### Your task
When you reach the line that contains "(698, 255) = (515, 165): white" in the data below, start reproducing lines exactly, and stop after the line that contains "(664, 451) = (520, 198): turquoise".

### Data for the task
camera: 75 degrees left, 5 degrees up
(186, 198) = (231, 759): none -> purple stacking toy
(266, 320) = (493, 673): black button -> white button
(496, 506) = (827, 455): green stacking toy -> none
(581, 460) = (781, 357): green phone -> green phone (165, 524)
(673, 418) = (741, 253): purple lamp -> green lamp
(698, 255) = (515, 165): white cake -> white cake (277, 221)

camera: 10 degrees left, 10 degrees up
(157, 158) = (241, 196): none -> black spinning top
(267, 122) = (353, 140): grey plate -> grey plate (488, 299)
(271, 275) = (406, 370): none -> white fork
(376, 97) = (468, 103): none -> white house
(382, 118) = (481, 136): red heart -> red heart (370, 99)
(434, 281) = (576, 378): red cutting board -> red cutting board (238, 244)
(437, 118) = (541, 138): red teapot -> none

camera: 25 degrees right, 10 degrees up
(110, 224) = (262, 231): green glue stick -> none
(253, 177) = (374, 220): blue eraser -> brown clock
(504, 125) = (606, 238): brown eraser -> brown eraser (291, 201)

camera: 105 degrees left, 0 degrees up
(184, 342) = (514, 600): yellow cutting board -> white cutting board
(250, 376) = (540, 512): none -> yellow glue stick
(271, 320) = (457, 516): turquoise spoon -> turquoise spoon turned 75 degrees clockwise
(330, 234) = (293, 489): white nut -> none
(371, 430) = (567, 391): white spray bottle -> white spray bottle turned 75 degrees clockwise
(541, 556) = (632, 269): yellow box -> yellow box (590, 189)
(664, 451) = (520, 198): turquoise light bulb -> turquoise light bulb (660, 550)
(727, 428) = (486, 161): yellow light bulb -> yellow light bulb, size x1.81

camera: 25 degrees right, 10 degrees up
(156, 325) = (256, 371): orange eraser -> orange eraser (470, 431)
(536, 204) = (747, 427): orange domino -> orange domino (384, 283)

### Answer box
(698, 255) = (515, 165): white cake -> white cake (277, 221)

camera: 10 degrees left, 10 degrees up
(157, 158) = (241, 196): none -> black spinning top
(267, 122) = (353, 140): grey plate -> grey plate (488, 299)
(271, 275) = (406, 370): none -> white fork
(376, 97) = (468, 103): none -> white house
(382, 118) = (481, 136): red heart -> red heart (370, 99)
(434, 281) = (576, 378): red cutting board -> red cutting board (238, 244)
(437, 118) = (541, 138): red teapot -> none

camera: 25 degrees right, 10 degrees up
(110, 224) = (262, 231): green glue stick -> none
(253, 177) = (374, 220): blue eraser -> brown clock
(504, 125) = (606, 238): brown eraser -> brown eraser (291, 201)

camera: 105 degrees left, 0 degrees up
(184, 342) = (514, 600): yellow cutting board -> white cutting board
(250, 376) = (540, 512): none -> yellow glue stick
(271, 320) = (457, 516): turquoise spoon -> turquoise spoon turned 75 degrees clockwise
(330, 234) = (293, 489): white nut -> none
(371, 430) = (567, 391): white spray bottle -> white spray bottle turned 75 degrees clockwise
(541, 556) = (632, 269): yellow box -> yellow box (590, 189)
(664, 451) = (520, 198): turquoise light bulb -> turquoise light bulb (660, 550)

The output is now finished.